- [Task to carry out]: Could you repeat the records below exactly, leaving out any pictures?

::: Records provided

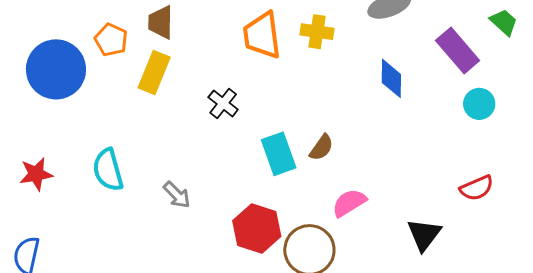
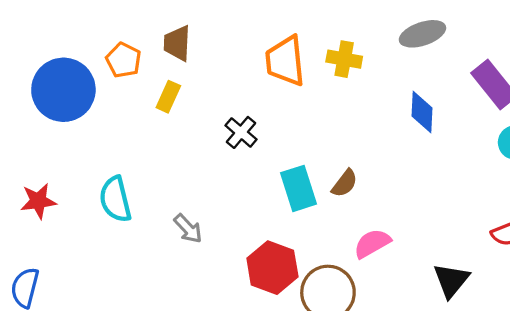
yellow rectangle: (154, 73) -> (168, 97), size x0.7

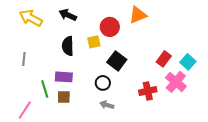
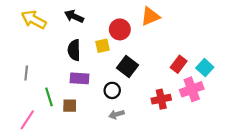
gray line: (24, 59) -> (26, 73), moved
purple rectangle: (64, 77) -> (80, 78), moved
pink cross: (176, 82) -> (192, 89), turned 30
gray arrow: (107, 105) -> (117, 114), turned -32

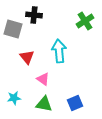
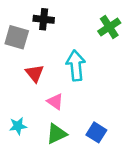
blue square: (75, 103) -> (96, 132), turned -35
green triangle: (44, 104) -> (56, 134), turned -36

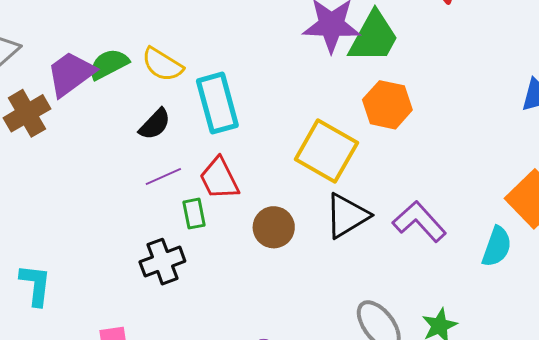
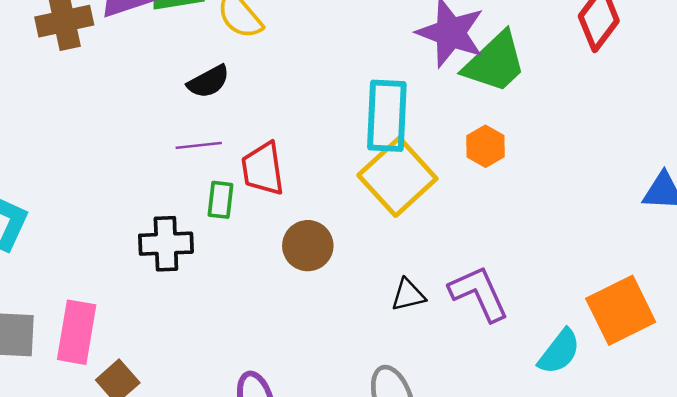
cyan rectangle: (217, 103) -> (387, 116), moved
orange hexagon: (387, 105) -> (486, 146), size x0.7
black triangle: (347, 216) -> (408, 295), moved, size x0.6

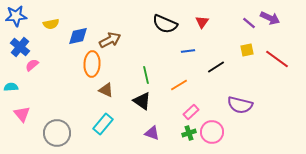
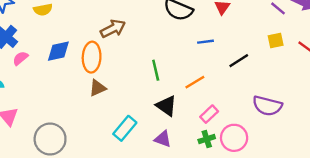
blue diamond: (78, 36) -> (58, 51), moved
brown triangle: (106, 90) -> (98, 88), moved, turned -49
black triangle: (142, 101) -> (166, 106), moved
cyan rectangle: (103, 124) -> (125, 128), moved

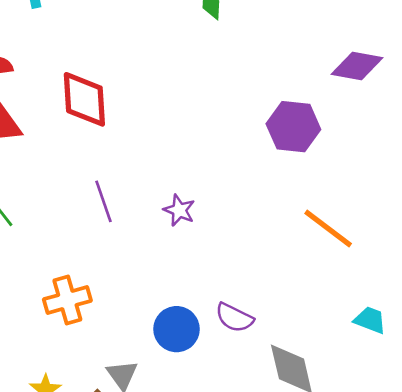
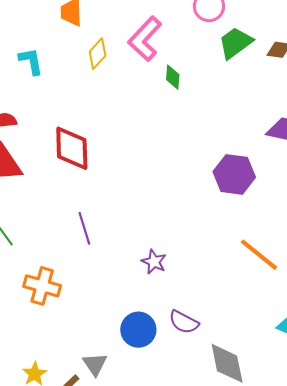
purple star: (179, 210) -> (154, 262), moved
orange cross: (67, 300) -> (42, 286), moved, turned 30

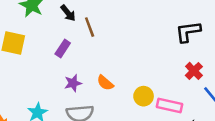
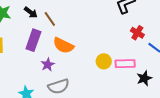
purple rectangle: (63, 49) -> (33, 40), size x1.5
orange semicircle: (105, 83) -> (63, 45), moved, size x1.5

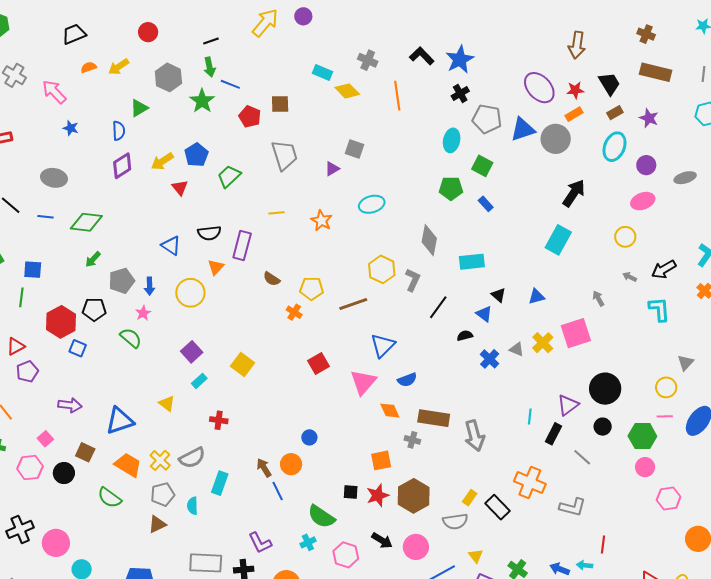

::::::

- [Response]:
yellow rectangle: (154, 73) -> (168, 97), size x0.7

gray line: (24, 59) -> (26, 73), moved
purple rectangle: (64, 77) -> (80, 78), moved
pink cross: (176, 82) -> (192, 89), turned 30
gray arrow: (107, 105) -> (117, 114), turned -32

blue square: (75, 103) -> (96, 132), turned -35
green triangle: (44, 104) -> (56, 134), turned -36

cyan rectangle: (217, 103) -> (387, 116), moved
orange hexagon: (387, 105) -> (486, 146), size x0.7
black triangle: (347, 216) -> (408, 295), moved, size x0.6

blue diamond: (78, 36) -> (58, 51), moved
brown triangle: (106, 90) -> (98, 88), moved, turned -49
black triangle: (142, 101) -> (166, 106), moved
cyan rectangle: (103, 124) -> (125, 128), moved

purple star: (179, 210) -> (154, 262), moved
orange cross: (67, 300) -> (42, 286), moved, turned 30

purple rectangle: (63, 49) -> (33, 40), size x1.5
orange semicircle: (105, 83) -> (63, 45), moved, size x1.5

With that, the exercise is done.